Work order -
Provide only the number of lines below that contain the word "down".

(Source information Opens)

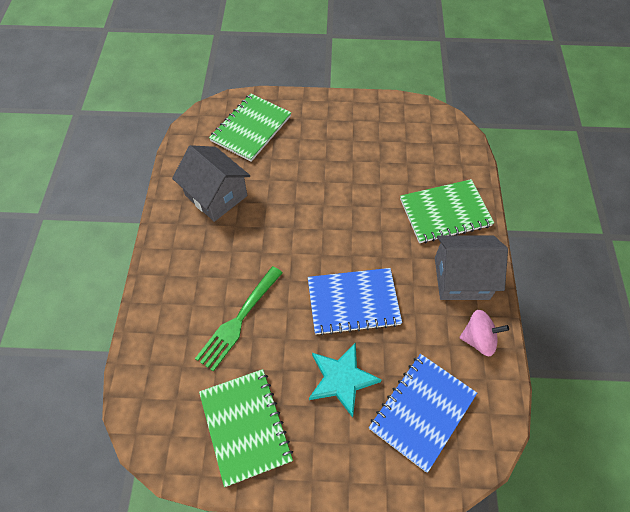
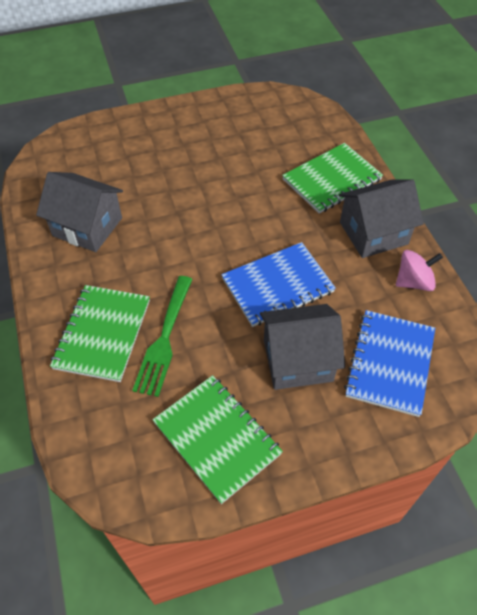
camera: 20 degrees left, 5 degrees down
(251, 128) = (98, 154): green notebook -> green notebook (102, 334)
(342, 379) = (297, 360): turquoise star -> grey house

(Source information Closes)
(Source information Opens)

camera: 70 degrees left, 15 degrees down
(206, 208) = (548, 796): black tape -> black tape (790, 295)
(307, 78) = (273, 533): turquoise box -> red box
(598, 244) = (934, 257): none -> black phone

(Source information Closes)
(Source information Opens)

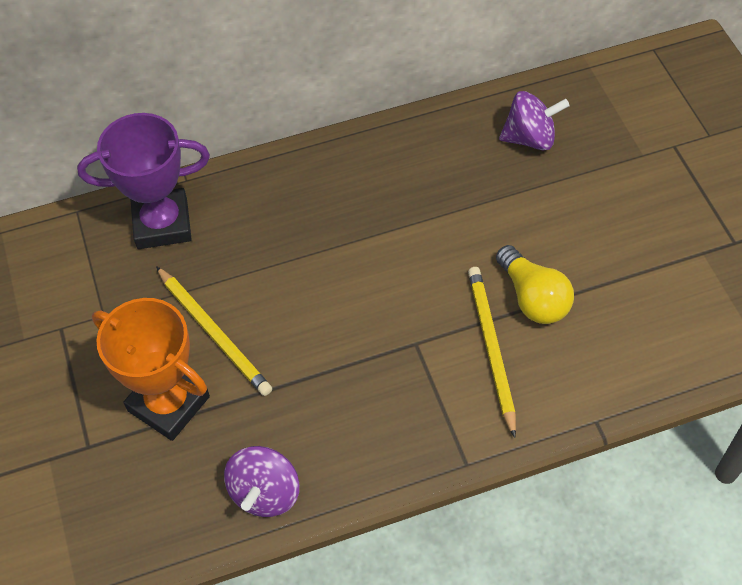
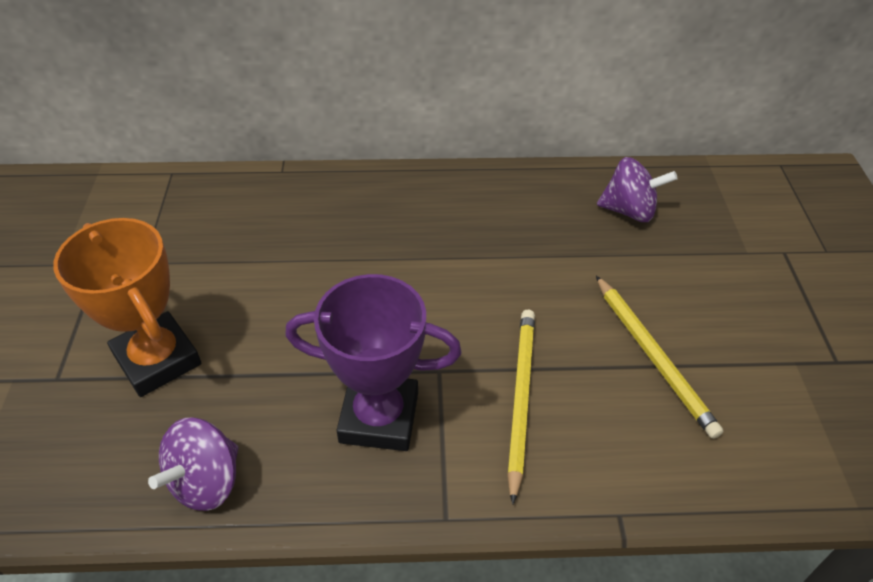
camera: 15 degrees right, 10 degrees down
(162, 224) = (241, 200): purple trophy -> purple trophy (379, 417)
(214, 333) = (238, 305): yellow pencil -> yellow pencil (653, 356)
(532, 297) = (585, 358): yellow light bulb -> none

(Source information Closes)

Answer to this exercise -
3